(Beginning of Given records)

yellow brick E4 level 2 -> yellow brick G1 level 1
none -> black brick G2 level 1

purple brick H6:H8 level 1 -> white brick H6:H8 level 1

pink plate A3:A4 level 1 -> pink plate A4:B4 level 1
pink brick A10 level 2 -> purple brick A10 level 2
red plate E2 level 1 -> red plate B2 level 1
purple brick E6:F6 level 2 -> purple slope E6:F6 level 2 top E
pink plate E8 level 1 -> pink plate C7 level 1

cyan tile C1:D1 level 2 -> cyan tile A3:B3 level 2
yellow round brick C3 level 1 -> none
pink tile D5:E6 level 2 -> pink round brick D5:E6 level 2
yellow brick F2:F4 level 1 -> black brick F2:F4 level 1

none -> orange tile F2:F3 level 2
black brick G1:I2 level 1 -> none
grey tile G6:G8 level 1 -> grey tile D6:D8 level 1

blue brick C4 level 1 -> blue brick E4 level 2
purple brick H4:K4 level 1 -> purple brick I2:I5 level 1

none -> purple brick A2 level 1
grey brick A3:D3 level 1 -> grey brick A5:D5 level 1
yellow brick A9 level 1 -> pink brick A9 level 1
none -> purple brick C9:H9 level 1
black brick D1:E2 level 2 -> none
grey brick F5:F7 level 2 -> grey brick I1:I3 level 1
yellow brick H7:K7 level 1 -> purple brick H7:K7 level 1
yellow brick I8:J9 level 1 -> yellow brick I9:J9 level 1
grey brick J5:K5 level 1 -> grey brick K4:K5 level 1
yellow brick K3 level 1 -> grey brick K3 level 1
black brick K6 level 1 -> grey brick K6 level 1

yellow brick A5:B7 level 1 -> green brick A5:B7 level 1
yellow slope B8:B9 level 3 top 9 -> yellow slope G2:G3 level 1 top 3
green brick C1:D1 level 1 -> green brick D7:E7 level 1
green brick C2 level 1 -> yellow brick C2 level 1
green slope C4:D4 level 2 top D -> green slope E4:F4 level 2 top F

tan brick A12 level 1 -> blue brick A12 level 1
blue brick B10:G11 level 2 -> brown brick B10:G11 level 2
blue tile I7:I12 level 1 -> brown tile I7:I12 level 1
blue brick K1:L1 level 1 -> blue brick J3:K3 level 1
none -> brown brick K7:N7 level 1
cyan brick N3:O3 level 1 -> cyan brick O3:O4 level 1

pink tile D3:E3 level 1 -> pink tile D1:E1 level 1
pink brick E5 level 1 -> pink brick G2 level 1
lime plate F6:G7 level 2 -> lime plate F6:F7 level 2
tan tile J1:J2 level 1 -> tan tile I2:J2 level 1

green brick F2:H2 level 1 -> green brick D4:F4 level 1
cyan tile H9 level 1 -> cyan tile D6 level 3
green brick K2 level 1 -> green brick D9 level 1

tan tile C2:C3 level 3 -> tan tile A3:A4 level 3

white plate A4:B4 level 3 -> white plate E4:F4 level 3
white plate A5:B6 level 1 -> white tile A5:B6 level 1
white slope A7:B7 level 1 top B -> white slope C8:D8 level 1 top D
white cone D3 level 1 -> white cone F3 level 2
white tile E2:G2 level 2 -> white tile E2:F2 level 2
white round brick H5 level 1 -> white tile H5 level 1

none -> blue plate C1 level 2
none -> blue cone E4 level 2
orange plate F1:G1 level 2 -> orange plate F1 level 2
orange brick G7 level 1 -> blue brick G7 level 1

(End of Given records)

| Task directions |
Copy all lines from the material that hold "slope".

| Exercise result |
purple brick E6:F6 level 2 -> purple slope E6:F6 level 2 top E
yellow slope B8:B9 level 3 top 9 -> yellow slope G2:G3 level 1 top 3
green slope C4:D4 level 2 top D -> green slope E4:F4 level 2 top F
white slope A7:B7 level 1 top B -> white slope C8:D8 level 1 top D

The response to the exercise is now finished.